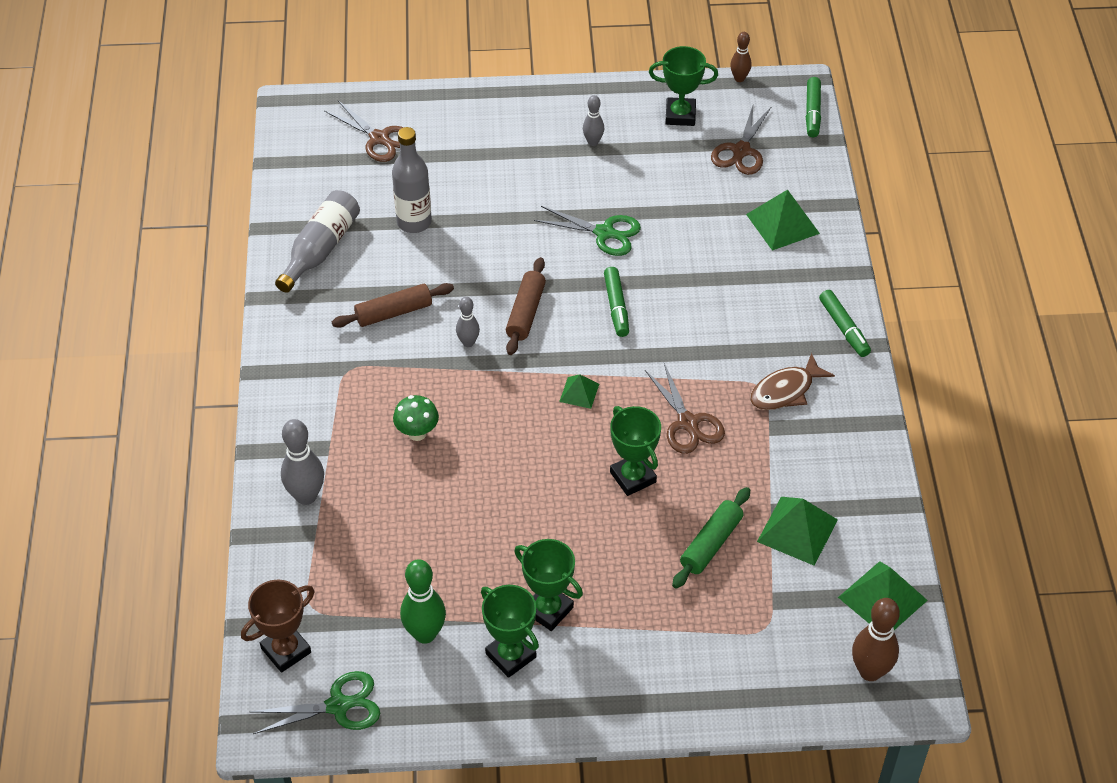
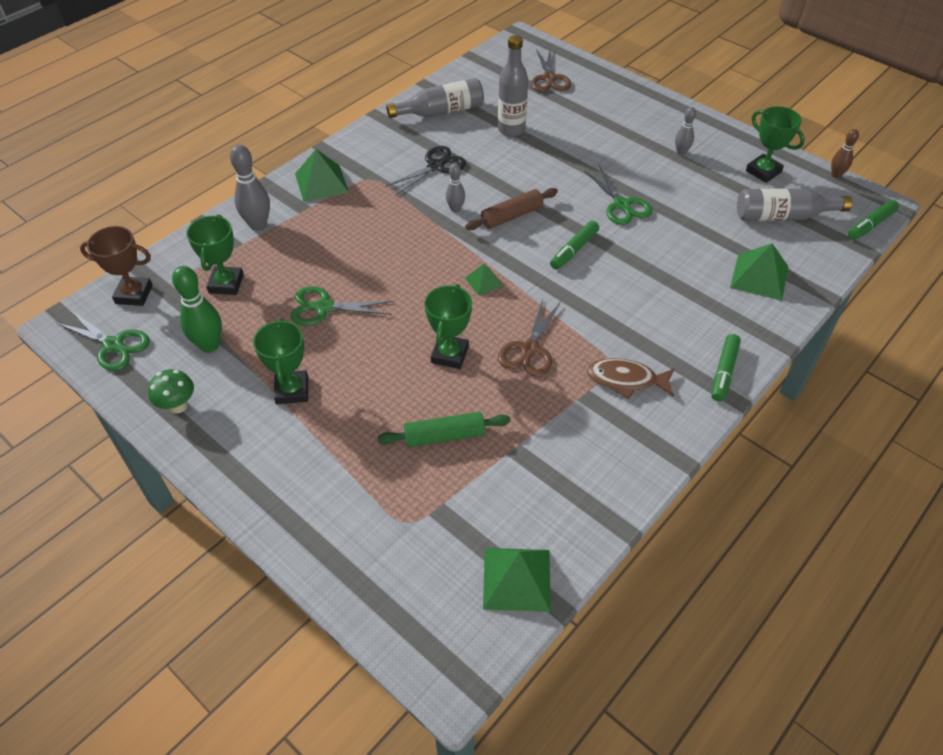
camera: 45 degrees right, 0 degrees up
(393, 312) = (436, 166): brown rolling pin -> black scissors
(417, 433) = (360, 236): green mushroom -> green mushroom (178, 406)
(477, 522) = (324, 307): none -> green scissors
(511, 655) = (234, 398): green trophy -> green trophy (226, 284)
(741, 151) = (783, 216): brown scissors -> grey bottle
(797, 530) = (515, 477): green pyramid -> green pyramid (321, 183)
(870, 671) = (439, 623): brown bowling pin -> none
==================================================
### TASK STATEMENT
Exactly as they appear above, write out all the entries, without pictures.

### RESULT
camera: 45 degrees right, 0 degrees up
(393, 312) = (436, 166): brown rolling pin -> black scissors
(417, 433) = (360, 236): green mushroom -> green mushroom (178, 406)
(477, 522) = (324, 307): none -> green scissors
(511, 655) = (234, 398): green trophy -> green trophy (226, 284)
(741, 151) = (783, 216): brown scissors -> grey bottle
(797, 530) = (515, 477): green pyramid -> green pyramid (321, 183)
(870, 671) = (439, 623): brown bowling pin -> none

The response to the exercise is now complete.